■ TASK TO COMPLETE: Rewrite everything from the line containing "What do you see at coordinates (1587, 1300)" down to the line containing "hilly (206, 1104)" as a Markdown table with the columns Row and Record, where Row numbers each line and Record holds its text. Skip any blank lines and leave out all other records.

─── ENTRIES PROVIDED ───

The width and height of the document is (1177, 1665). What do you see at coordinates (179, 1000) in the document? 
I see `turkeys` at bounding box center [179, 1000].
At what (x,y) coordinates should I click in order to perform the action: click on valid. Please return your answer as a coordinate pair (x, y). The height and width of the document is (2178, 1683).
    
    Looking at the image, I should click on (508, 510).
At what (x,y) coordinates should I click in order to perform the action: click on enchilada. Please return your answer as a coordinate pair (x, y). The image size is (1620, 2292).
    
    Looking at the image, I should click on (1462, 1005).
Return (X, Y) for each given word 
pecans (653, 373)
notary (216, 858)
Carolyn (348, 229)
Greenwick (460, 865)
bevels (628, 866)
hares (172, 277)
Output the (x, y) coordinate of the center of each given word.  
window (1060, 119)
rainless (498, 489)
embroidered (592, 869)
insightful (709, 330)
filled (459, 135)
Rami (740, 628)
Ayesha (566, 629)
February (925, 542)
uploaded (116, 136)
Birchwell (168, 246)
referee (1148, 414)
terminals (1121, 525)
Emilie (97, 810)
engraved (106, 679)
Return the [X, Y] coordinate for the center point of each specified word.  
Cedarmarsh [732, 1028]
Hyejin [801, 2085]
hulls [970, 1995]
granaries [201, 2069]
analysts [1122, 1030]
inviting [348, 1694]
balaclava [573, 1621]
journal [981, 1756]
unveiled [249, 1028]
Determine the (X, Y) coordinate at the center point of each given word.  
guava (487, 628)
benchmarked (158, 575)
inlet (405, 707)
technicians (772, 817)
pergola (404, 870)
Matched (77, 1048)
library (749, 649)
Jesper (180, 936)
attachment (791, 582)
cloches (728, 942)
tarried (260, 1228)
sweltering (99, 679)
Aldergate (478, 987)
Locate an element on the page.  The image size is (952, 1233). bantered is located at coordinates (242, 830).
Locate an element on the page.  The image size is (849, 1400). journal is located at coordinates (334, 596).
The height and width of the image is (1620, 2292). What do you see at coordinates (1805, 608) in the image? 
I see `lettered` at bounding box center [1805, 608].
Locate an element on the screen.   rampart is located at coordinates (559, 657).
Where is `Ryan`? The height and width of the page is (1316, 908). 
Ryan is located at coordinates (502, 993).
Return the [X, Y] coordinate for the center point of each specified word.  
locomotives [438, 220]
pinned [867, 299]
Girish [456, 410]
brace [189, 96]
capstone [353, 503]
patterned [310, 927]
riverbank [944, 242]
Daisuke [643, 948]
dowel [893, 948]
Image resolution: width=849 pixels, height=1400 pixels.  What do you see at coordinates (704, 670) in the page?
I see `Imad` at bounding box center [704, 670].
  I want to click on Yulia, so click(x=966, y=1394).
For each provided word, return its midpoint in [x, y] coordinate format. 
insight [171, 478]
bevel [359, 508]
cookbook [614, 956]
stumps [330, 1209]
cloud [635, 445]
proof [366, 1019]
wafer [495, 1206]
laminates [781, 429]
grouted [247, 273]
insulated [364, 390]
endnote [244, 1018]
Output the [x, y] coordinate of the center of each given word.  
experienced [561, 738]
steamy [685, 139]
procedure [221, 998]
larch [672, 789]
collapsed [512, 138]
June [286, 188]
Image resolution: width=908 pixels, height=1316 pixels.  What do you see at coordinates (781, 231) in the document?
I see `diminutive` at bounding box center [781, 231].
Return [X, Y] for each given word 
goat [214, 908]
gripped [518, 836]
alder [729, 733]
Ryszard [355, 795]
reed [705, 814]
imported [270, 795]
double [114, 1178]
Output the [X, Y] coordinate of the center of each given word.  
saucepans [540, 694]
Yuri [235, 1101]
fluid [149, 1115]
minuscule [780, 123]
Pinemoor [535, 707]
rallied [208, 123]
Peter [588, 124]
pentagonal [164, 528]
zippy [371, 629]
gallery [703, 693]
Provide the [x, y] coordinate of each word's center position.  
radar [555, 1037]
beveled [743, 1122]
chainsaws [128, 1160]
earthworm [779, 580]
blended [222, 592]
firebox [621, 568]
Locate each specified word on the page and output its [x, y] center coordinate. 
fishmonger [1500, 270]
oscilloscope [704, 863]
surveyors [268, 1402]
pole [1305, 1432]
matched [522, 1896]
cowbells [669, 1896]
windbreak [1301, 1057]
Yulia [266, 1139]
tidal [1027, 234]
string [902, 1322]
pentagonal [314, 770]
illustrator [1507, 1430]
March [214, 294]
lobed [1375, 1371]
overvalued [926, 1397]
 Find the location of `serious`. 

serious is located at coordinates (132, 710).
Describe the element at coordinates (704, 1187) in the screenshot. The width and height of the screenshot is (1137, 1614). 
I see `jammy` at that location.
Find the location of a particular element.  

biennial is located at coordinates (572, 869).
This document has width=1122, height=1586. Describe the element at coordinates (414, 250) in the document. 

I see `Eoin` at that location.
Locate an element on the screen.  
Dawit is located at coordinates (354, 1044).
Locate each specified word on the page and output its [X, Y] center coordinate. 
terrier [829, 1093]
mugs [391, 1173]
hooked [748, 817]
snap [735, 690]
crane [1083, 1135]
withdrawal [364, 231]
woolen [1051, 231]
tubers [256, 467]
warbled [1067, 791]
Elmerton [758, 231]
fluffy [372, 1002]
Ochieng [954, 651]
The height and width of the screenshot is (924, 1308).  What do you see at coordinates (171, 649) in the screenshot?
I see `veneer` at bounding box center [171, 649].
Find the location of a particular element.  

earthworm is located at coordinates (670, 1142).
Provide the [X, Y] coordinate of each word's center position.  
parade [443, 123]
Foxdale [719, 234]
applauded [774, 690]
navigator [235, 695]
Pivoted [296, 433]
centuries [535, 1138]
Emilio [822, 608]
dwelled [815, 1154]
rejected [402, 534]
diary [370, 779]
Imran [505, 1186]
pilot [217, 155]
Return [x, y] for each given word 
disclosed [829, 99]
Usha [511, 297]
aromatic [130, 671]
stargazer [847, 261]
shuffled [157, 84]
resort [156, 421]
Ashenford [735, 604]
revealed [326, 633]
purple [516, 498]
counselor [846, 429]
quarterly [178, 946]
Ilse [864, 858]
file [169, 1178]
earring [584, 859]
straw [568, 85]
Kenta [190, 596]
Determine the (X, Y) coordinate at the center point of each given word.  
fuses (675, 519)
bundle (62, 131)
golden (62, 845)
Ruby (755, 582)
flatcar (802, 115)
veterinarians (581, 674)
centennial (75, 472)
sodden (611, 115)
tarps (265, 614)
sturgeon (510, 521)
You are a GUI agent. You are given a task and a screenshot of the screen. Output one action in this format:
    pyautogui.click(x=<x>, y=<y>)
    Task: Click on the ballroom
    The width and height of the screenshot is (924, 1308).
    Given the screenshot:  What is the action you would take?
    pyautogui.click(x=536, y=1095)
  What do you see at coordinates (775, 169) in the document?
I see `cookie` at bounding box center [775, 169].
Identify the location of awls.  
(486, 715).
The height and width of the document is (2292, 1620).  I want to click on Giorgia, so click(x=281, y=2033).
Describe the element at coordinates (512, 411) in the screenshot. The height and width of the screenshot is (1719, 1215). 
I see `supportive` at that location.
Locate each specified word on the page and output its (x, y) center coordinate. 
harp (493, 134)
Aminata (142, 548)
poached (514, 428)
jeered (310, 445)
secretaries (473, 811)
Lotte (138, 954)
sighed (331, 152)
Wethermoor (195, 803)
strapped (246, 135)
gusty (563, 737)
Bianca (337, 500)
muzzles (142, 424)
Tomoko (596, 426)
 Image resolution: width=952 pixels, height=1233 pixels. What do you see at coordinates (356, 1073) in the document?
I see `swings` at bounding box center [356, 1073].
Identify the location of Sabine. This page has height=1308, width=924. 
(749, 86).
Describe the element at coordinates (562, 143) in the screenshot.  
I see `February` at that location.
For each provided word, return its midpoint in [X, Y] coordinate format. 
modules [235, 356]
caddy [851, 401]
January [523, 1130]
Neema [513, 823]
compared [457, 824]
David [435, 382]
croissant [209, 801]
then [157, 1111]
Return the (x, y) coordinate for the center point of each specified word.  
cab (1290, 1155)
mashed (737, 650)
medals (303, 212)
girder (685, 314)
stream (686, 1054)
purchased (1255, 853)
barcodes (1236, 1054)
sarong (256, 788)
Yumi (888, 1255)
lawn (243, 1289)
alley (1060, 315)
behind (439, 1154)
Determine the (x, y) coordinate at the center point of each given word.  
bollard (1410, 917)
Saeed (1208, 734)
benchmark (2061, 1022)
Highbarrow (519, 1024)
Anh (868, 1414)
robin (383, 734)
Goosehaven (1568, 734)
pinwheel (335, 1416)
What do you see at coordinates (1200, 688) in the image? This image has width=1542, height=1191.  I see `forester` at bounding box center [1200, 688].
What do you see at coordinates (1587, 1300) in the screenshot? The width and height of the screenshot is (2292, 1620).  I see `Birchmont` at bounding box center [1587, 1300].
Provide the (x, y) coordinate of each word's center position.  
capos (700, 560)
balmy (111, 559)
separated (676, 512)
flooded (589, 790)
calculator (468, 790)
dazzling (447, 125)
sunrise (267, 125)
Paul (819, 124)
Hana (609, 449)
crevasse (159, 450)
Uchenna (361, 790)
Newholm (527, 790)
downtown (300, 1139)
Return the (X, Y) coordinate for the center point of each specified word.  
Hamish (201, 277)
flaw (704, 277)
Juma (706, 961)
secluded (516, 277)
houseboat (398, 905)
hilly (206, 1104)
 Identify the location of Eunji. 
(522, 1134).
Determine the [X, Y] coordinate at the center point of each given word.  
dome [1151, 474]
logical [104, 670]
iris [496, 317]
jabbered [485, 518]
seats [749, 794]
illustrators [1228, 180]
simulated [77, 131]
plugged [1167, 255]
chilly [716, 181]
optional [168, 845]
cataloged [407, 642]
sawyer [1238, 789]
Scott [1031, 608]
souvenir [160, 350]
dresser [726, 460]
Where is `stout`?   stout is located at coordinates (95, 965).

───

■ WRITTEN SOLUTION:
| Row | Record |
|---|---|
| 1 | What do you see at coordinates (1587, 1300) in the screenshot? The width and height of the screenshot is (2292, 1620).  I see `Birchmont` at bounding box center [1587, 1300]. |
| 2 | Provide the (x, y) coordinate of each word's center position.   |
| 3 | capos (700, 560) |
| 4 | balmy (111, 559) |
| 5 | separated (676, 512) |
| 6 | flooded (589, 790) |
| 7 | calculator (468, 790) |
| 8 | dazzling (447, 125) |
| 9 | sunrise (267, 125) |
| 10 | Paul (819, 124) |
| 11 | Hana (609, 449) |
| 12 | crevasse (159, 450) |
| 13 | Uchenna (361, 790) |
| 14 | Newholm (527, 790) |
| 15 | downtown (300, 1139) |
| 16 | Return the (X, Y) coordinate for the center point of each specified word.   |
| 17 | Hamish (201, 277) |
| 18 | flaw (704, 277) |
| 19 | Juma (706, 961) |
| 20 | secluded (516, 277) |
| 21 | houseboat (398, 905) |
| 22 | hilly (206, 1104) |